§ **GIVEN ENTRIES**:

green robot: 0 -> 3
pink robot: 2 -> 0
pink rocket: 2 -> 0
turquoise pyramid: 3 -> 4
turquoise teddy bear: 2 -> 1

§ **EXERCISE BRIEF**: Everything above, from first entry to last, must be reproduced exactly.

§ **YOUR RESPONSE**:
green robot: 0 -> 3
pink robot: 2 -> 0
pink rocket: 2 -> 0
turquoise pyramid: 3 -> 4
turquoise teddy bear: 2 -> 1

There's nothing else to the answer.